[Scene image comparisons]

==*==

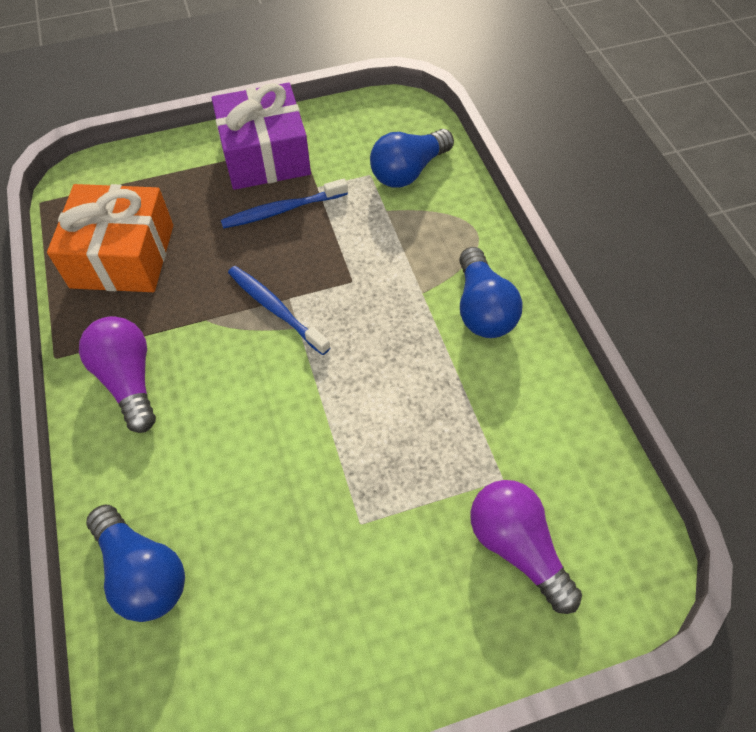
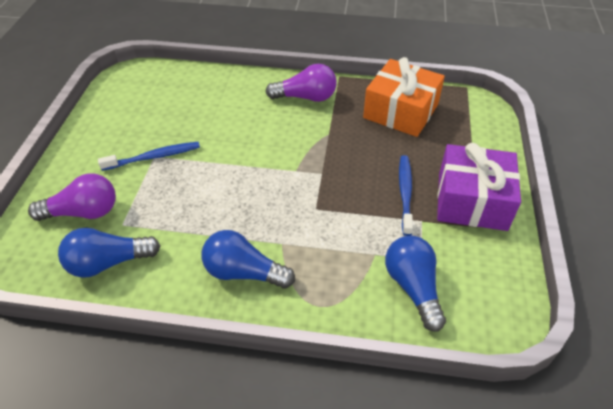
camera: 115 degrees right, 10 degrees down
blue light bulb [86,505,185,622] -> blue light bulb moved to [58,228,160,278]
blue toothbrush [228,266,331,355] -> blue toothbrush moved to [98,142,200,171]

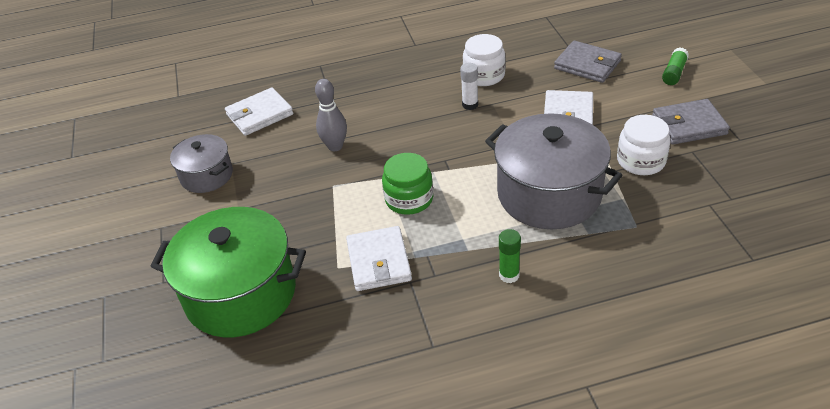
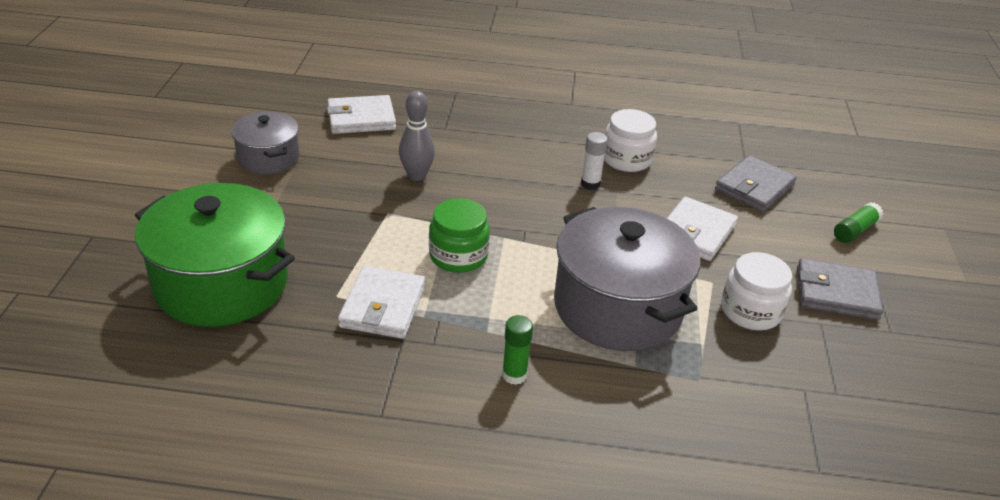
camera: 15 degrees right, 5 degrees down
grey wallet [554,40,622,83] -> grey wallet turned 75 degrees clockwise [715,155,797,212]

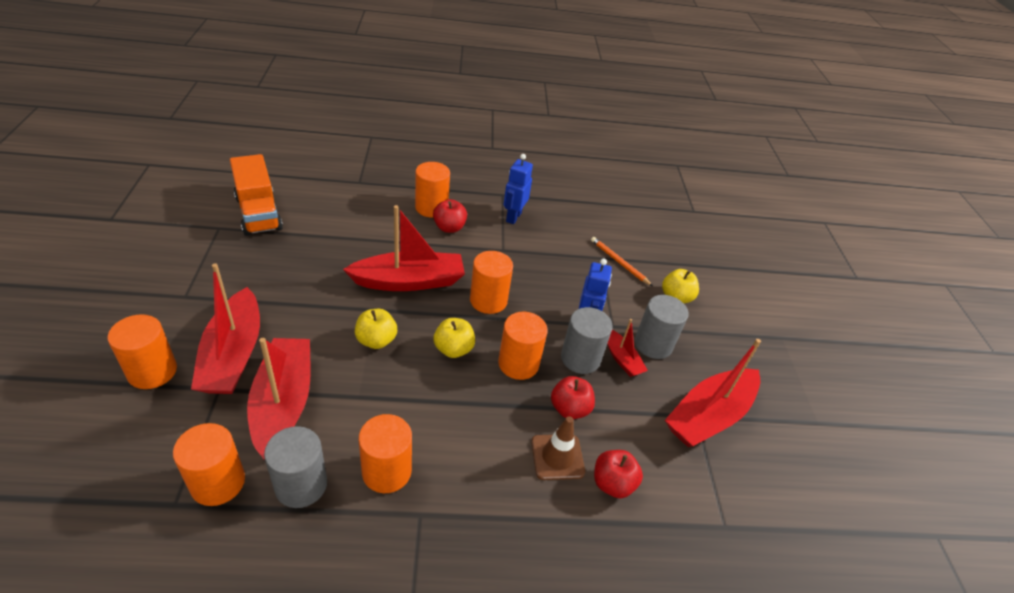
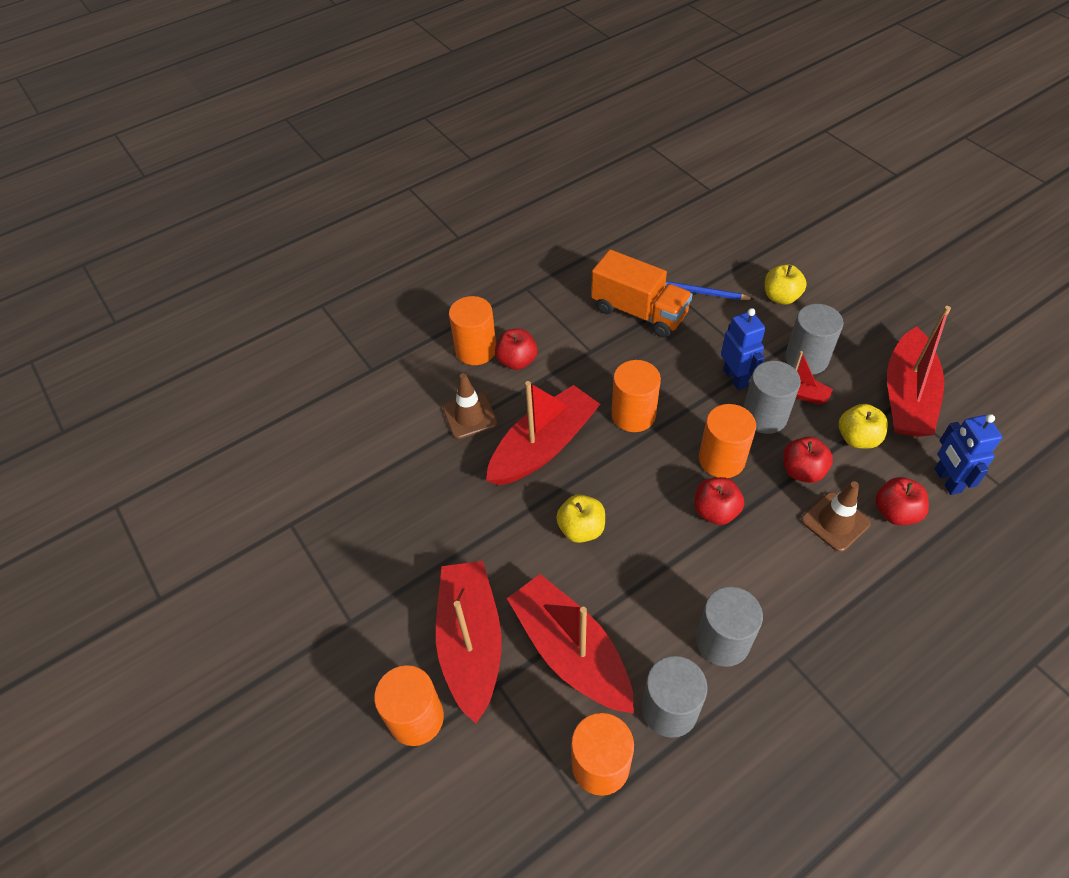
camera: 25 degrees left, 10 degrees up
red boat [191,263,260,394] -> red boat turned 150 degrees counterclockwise [436,561,502,724]
orange truck [230,154,283,236] -> orange truck moved to [591,250,693,338]
orange cylinder [359,414,412,493] -> grey cylinder [696,587,763,667]
yellow apple [434,318,475,358] -> yellow apple moved to [839,404,888,449]
blue robot [503,154,533,224] -> blue robot moved to [935,414,1002,495]
orange pencil [591,237,652,286] -> blue pencil [665,281,753,300]
none -> brown traffic cone [443,373,498,439]
none -> red apple [694,477,744,525]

==*==

GOAL OF THE EXERCISE | Collect every line from the records above that contains the word "down".

SOLUTION TO THIS PROBLEM |
camera: 115 degrees right, 10 degrees down
camera: 15 degrees right, 5 degrees down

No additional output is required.